THE EXERCISE >> Pick out and copy each line in the records that contains the string "semicircle". Case counts.

SUPPLIED ENTRIES >>
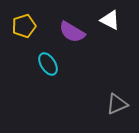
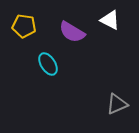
yellow pentagon: rotated 25 degrees clockwise
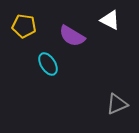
purple semicircle: moved 4 px down
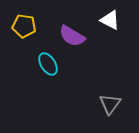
gray triangle: moved 7 px left; rotated 30 degrees counterclockwise
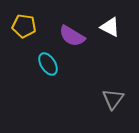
white triangle: moved 7 px down
gray triangle: moved 3 px right, 5 px up
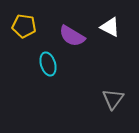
cyan ellipse: rotated 15 degrees clockwise
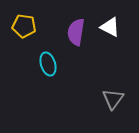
purple semicircle: moved 4 px right, 4 px up; rotated 68 degrees clockwise
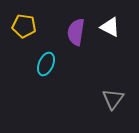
cyan ellipse: moved 2 px left; rotated 40 degrees clockwise
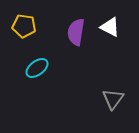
cyan ellipse: moved 9 px left, 4 px down; rotated 30 degrees clockwise
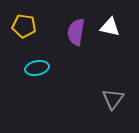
white triangle: rotated 15 degrees counterclockwise
cyan ellipse: rotated 25 degrees clockwise
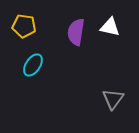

RESPONSE FOR THIS EXERCISE >>
purple semicircle: moved 4 px down
purple semicircle: moved 4 px right, 4 px up; rotated 68 degrees clockwise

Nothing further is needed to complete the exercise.